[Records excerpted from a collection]
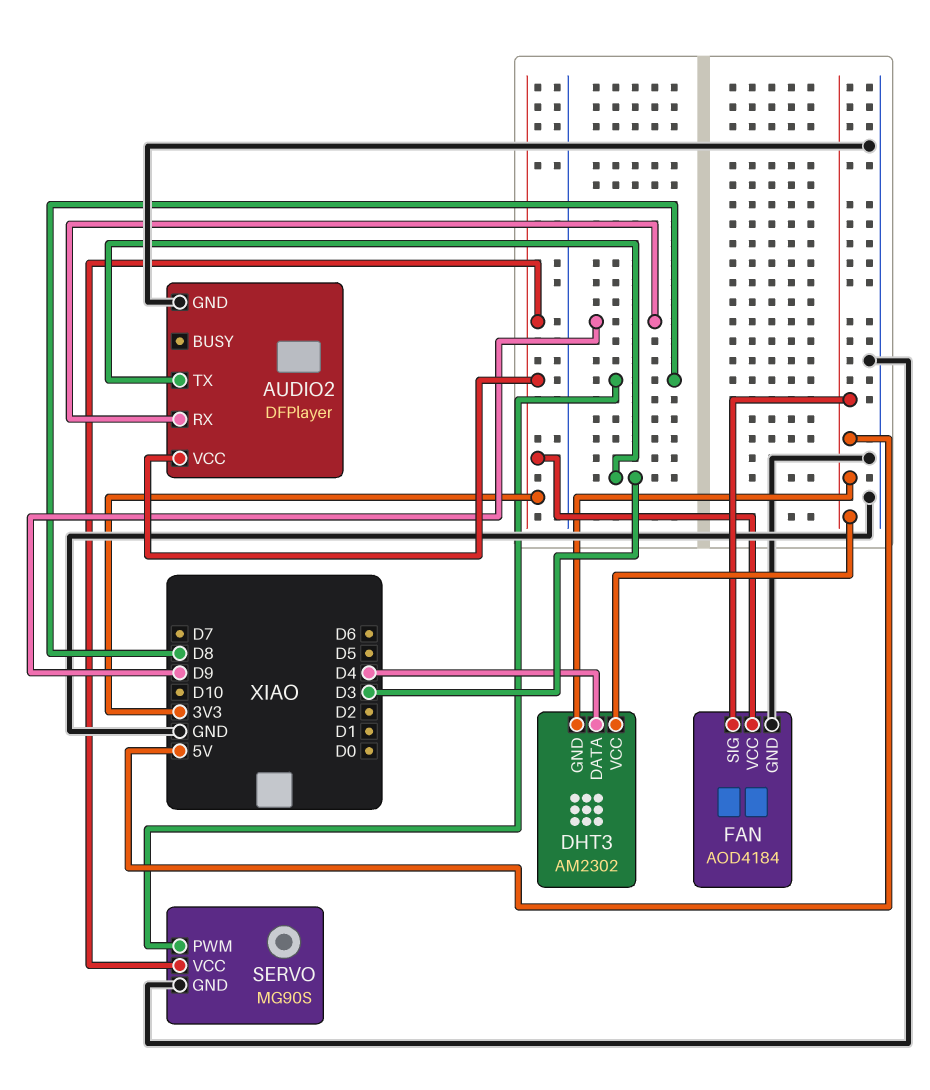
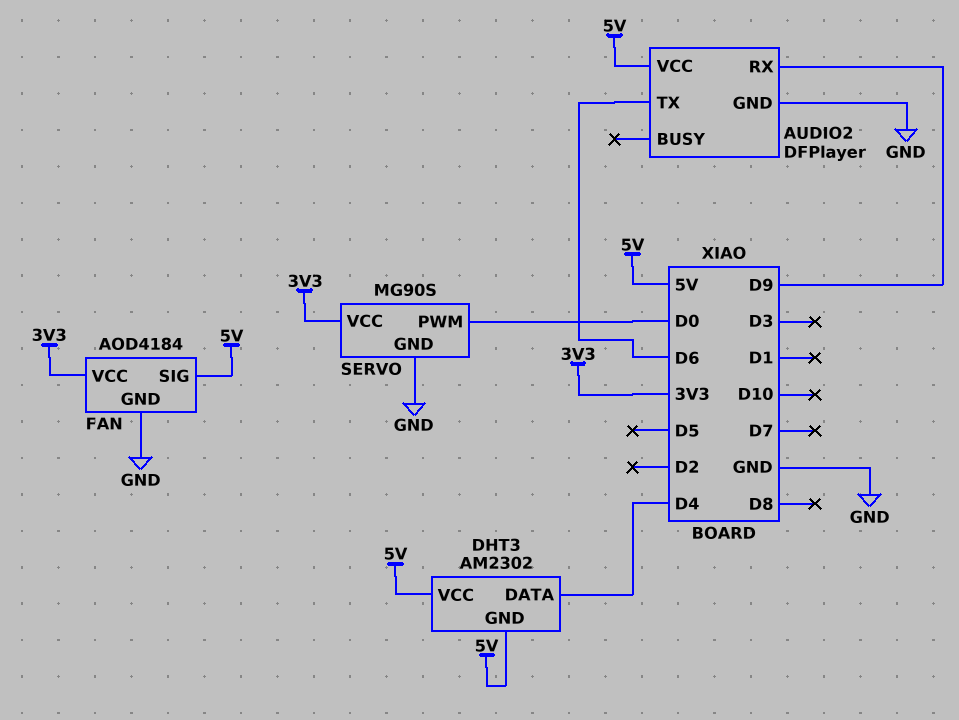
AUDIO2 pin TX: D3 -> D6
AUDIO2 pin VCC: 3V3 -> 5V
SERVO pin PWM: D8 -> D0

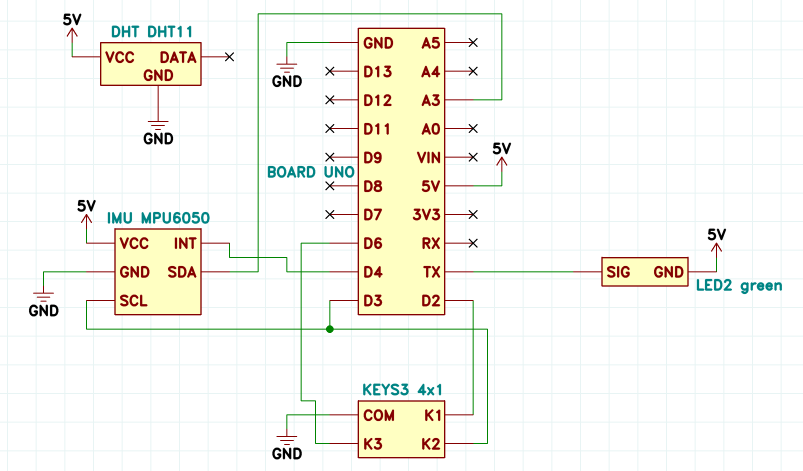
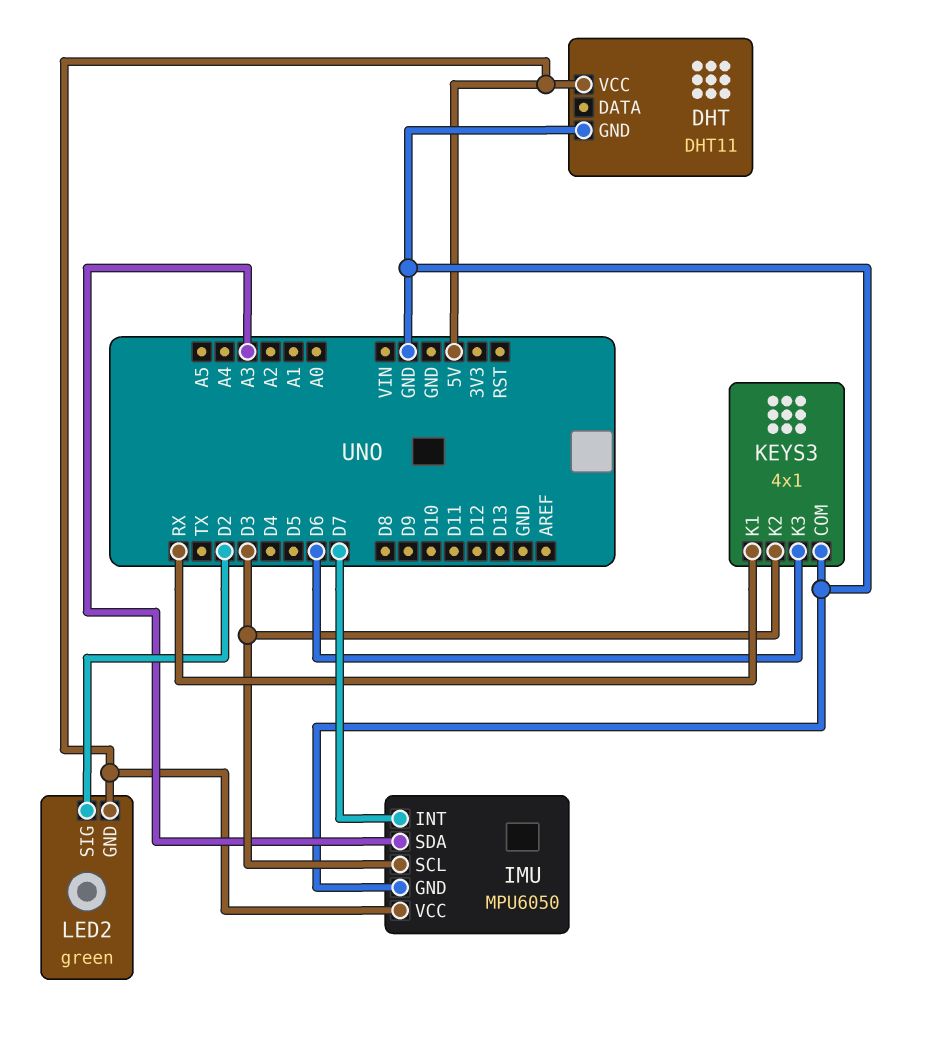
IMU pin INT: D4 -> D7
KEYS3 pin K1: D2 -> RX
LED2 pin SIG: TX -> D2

__EXERCISE DIRECTIONS__: Exactly the lines from the line that contains "AUDIO2 pin VCC: 3V3 -> 5V" through the last line above, and no other lines, must be output, with pictures excluded.

__ANSWER BOX__:
AUDIO2 pin VCC: 3V3 -> 5V
SERVO pin PWM: D8 -> D0

IMU pin INT: D4 -> D7
KEYS3 pin K1: D2 -> RX
LED2 pin SIG: TX -> D2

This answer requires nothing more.